#### Work to be completed
Pick out each line of the records that includes the string "plane", and copy it.
>>>
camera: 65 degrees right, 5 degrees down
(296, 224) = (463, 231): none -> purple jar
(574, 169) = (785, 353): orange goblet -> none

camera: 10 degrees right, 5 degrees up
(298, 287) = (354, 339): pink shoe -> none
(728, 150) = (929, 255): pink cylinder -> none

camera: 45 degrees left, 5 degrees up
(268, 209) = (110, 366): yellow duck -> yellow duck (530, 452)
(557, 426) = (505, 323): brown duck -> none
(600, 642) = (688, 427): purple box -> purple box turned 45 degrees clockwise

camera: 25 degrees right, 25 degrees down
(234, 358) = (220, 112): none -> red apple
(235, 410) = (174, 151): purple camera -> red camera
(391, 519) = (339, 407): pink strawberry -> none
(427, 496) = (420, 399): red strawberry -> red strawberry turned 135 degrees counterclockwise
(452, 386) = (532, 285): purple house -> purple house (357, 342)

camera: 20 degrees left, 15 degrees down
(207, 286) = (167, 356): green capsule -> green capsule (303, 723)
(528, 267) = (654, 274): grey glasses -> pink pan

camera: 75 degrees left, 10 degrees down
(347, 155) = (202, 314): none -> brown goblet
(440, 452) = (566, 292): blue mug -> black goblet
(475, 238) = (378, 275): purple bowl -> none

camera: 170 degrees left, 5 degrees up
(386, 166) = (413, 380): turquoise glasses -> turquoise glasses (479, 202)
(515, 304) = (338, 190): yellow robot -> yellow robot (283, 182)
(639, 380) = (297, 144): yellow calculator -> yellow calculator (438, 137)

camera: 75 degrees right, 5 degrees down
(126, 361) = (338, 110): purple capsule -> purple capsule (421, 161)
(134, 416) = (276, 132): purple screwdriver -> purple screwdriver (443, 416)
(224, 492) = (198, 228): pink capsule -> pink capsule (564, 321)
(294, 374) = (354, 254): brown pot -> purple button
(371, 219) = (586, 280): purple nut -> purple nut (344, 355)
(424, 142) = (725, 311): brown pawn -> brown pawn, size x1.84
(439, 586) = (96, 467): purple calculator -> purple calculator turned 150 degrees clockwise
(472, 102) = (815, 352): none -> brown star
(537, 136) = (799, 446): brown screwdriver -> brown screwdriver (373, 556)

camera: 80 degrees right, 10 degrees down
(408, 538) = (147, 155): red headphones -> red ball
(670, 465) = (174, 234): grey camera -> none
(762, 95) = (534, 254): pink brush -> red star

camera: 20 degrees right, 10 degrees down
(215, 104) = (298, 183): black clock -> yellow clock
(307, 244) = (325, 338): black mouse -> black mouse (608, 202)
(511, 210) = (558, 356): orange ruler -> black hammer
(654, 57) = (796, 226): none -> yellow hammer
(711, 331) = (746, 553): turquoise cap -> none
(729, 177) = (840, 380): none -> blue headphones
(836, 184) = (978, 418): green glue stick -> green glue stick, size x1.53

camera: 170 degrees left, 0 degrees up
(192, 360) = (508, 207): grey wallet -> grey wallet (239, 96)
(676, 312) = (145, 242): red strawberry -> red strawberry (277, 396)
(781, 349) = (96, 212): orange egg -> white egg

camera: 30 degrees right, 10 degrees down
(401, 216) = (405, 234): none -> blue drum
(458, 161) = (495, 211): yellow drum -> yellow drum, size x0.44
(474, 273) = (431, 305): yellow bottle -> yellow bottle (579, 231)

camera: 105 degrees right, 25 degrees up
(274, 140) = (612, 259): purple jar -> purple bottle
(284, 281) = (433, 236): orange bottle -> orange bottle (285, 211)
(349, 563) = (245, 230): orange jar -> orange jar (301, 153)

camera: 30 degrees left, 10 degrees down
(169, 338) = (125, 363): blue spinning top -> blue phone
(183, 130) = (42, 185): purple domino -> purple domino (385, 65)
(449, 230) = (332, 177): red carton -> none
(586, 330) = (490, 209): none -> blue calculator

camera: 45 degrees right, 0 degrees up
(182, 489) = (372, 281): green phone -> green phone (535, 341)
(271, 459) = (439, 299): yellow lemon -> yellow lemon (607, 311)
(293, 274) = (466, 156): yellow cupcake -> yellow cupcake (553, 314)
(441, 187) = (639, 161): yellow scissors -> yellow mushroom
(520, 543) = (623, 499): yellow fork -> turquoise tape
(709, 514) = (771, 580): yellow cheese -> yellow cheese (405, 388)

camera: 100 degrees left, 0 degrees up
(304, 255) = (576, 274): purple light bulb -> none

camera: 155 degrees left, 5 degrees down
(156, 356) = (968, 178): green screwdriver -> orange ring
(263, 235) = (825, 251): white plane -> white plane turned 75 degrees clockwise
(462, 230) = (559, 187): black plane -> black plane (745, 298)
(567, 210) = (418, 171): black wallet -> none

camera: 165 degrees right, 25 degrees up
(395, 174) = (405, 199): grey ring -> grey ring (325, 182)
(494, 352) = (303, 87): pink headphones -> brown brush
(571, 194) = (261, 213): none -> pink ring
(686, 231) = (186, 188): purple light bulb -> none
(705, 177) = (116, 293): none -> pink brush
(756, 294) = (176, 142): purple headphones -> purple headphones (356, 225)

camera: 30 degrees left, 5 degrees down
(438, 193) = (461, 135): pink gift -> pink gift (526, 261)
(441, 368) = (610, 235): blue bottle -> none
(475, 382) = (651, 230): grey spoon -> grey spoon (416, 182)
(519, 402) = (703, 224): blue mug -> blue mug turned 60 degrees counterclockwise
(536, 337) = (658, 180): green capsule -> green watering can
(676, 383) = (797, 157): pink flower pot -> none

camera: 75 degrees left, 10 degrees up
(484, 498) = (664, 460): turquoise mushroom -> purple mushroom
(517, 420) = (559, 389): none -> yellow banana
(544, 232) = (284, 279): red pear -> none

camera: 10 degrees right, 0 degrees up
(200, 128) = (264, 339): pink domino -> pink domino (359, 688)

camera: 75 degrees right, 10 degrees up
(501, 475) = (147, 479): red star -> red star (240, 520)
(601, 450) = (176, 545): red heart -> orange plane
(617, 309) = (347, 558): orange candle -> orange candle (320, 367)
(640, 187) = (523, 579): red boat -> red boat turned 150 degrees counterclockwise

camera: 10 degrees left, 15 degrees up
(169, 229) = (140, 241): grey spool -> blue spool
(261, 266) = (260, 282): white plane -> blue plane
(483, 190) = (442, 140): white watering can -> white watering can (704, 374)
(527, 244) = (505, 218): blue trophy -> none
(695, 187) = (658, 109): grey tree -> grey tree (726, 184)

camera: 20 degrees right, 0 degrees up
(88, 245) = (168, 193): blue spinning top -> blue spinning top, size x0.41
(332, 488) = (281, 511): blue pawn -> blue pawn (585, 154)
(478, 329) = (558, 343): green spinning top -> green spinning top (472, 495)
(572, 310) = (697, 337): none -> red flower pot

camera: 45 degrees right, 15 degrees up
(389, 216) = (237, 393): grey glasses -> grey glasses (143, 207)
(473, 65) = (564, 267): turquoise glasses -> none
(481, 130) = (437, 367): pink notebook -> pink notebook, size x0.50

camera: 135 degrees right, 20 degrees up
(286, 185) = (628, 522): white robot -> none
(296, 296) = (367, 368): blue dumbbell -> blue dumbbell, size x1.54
<<<
#### Solution to this task
(263, 235) = (825, 251): white plane -> white plane turned 75 degrees clockwise
(462, 230) = (559, 187): black plane -> black plane (745, 298)
(601, 450) = (176, 545): red heart -> orange plane
(261, 266) = (260, 282): white plane -> blue plane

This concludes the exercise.